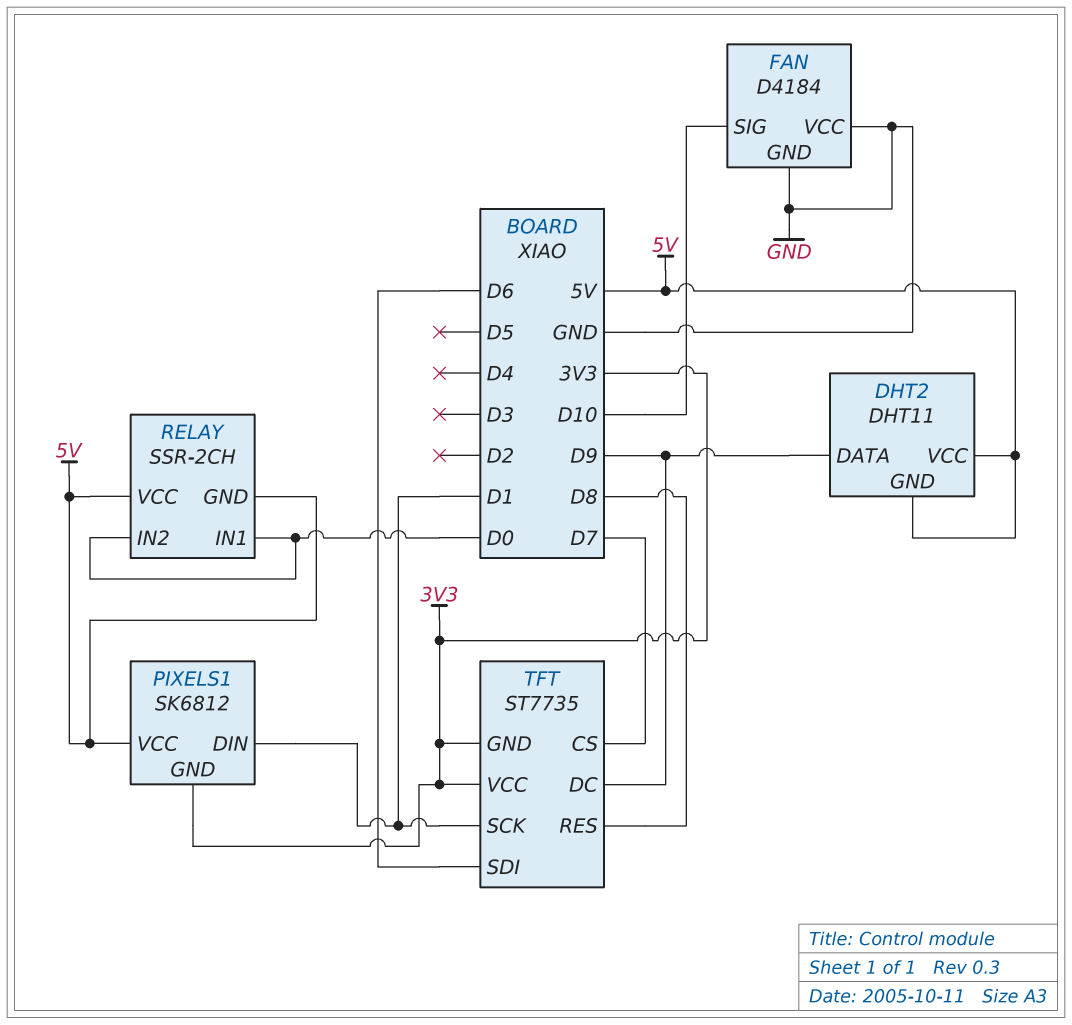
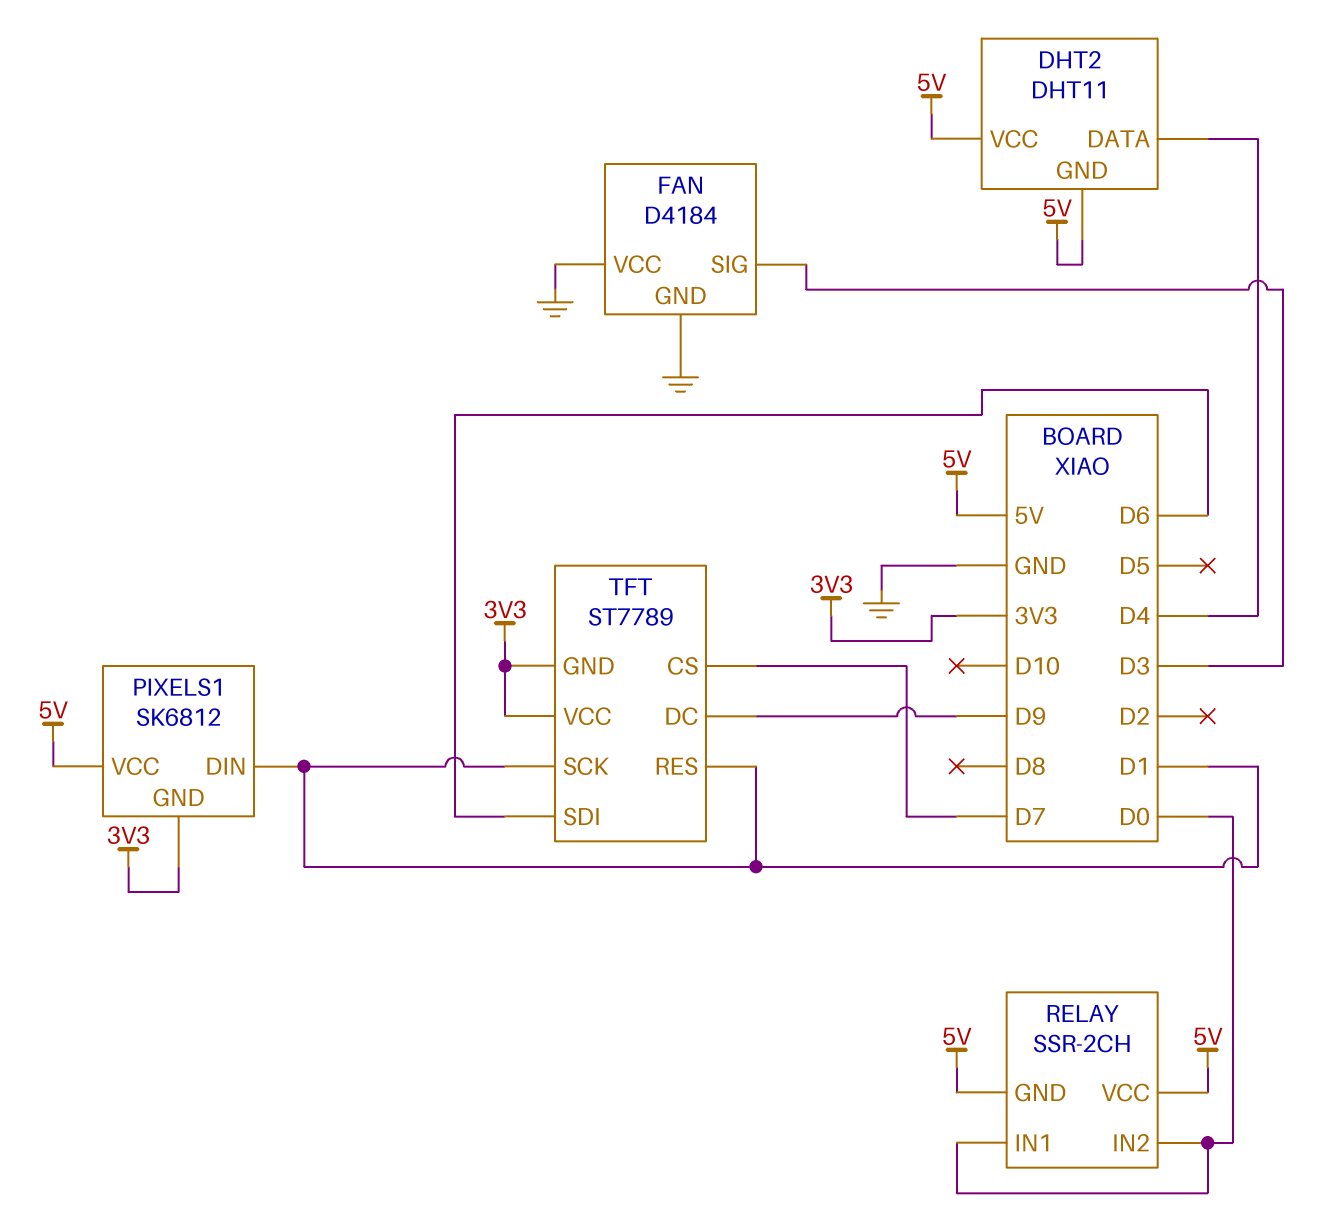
DHT2 pin DATA: D9 -> D4
FAN pin SIG: D10 -> D3
TFT: ST7735 -> ST7789
TFT pin RES: D8 -> D1

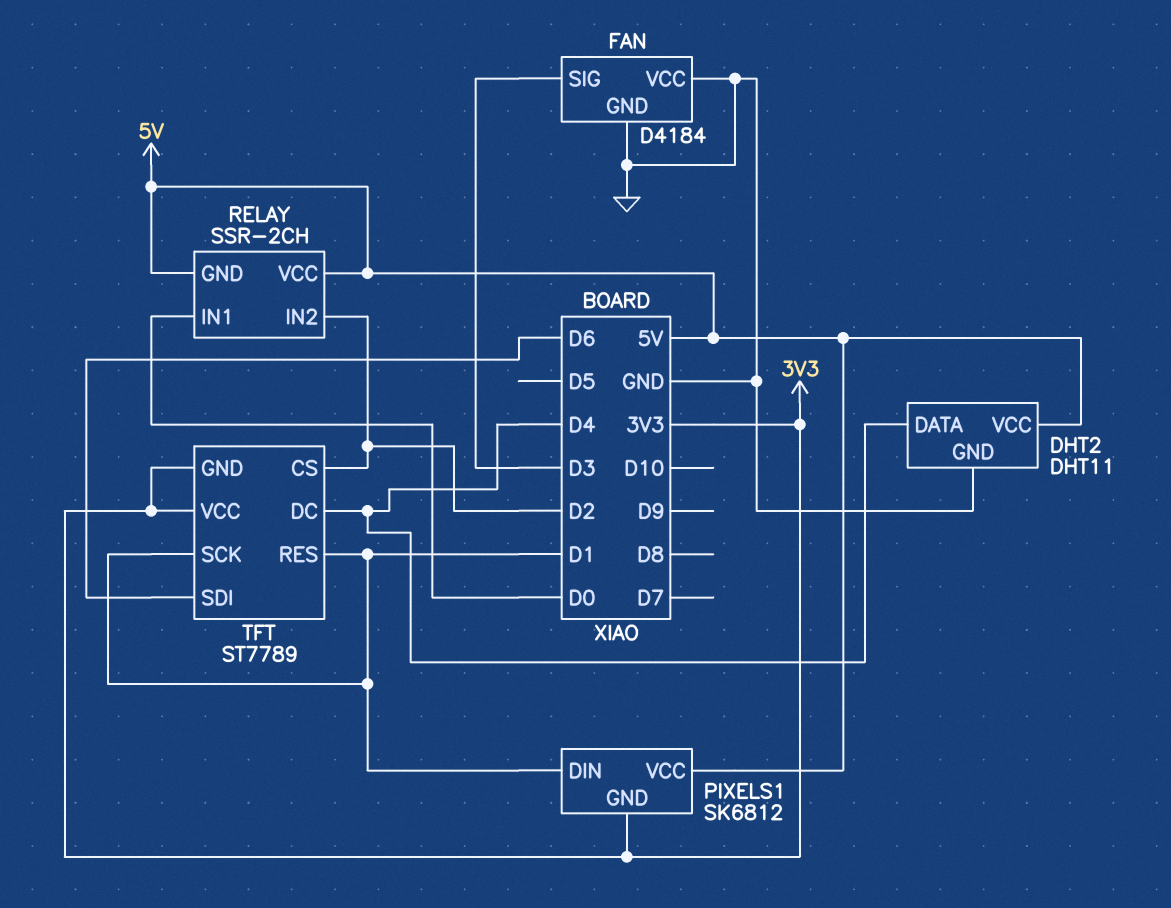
DHT2 pin GND: 5V -> GND
RELAY pin IN2: D0 -> D2
TFT pin CS: D7 -> D2
TFT pin DC: D9 -> D4

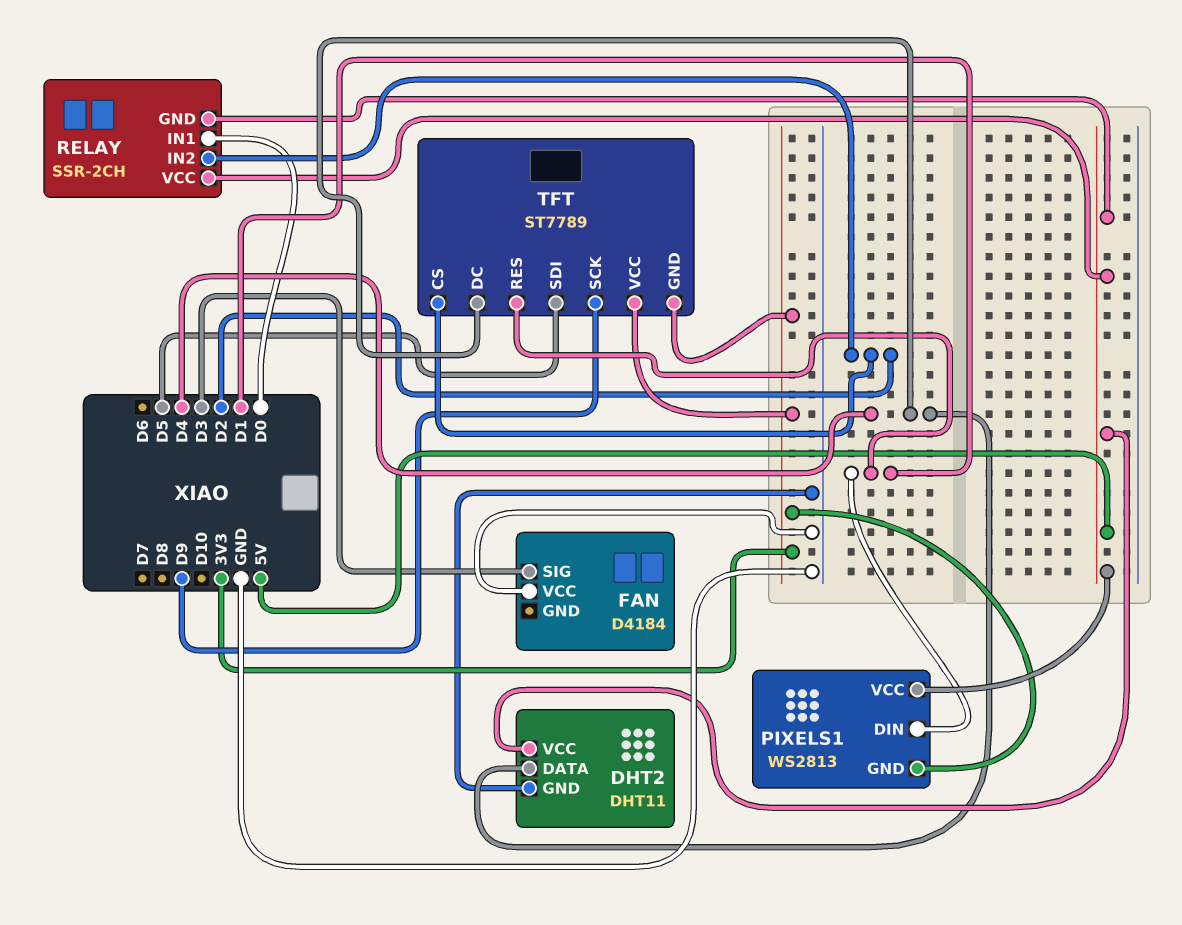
FAN pin GND: GND -> none
PIXELS1: SK6812 -> WS2813
TFT pin SCK: D1 -> D9
TFT pin SDI: D6 -> D5

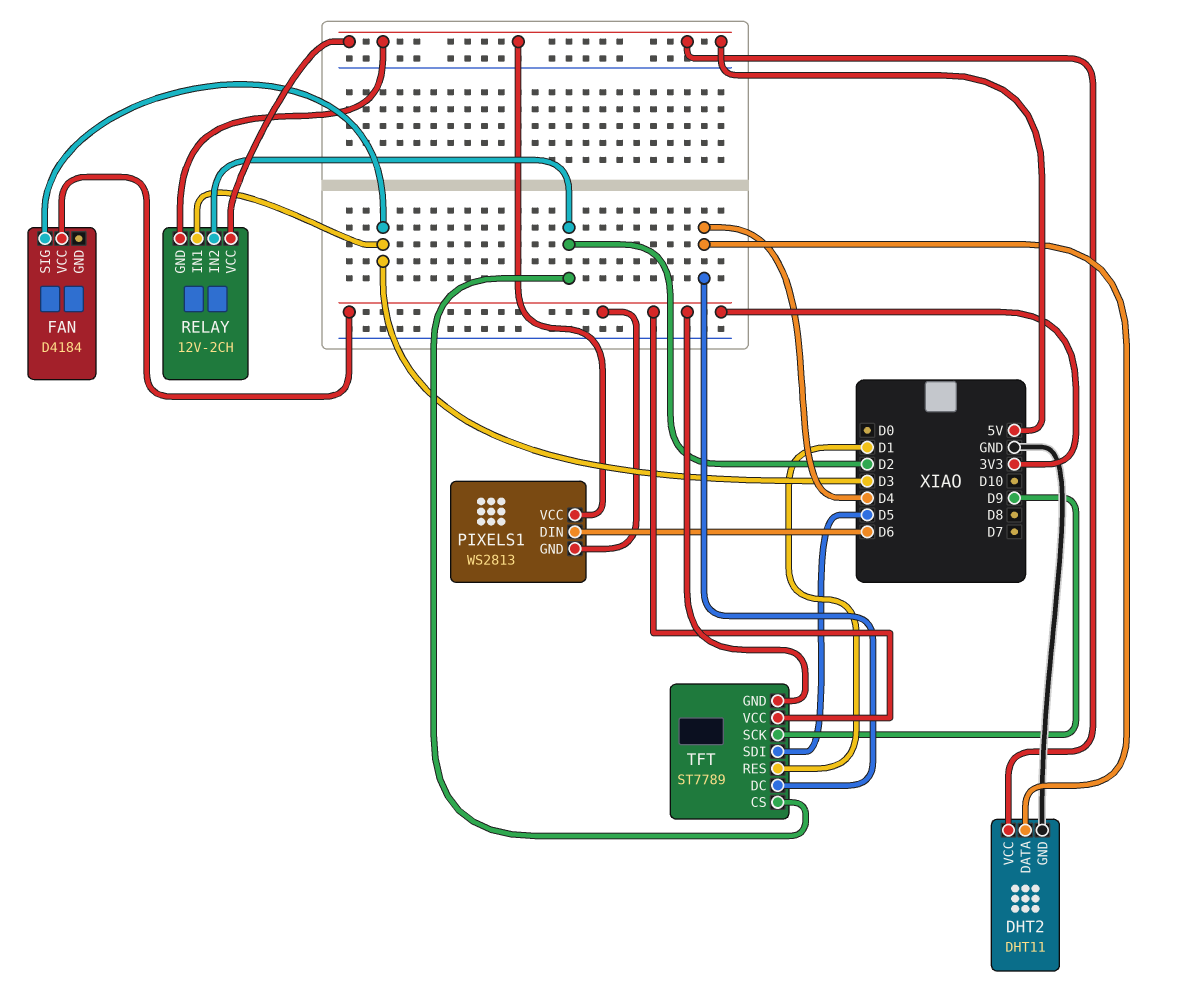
FAN pin VCC: GND -> 3V3
PIXELS1 pin DIN: D1 -> D6
RELAY: SSR-2CH -> 12V-2CH
RELAY pin IN1: D0 -> D3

^^^^

Output the records above exactly, leaving out pictures.

**Exercise output**.
DHT2 pin DATA: D9 -> D4
FAN pin SIG: D10 -> D3
TFT: ST7735 -> ST7789
TFT pin RES: D8 -> D1

DHT2 pin GND: 5V -> GND
RELAY pin IN2: D0 -> D2
TFT pin CS: D7 -> D2
TFT pin DC: D9 -> D4

FAN pin GND: GND -> none
PIXELS1: SK6812 -> WS2813
TFT pin SCK: D1 -> D9
TFT pin SDI: D6 -> D5

FAN pin VCC: GND -> 3V3
PIXELS1 pin DIN: D1 -> D6
RELAY: SSR-2CH -> 12V-2CH
RELAY pin IN1: D0 -> D3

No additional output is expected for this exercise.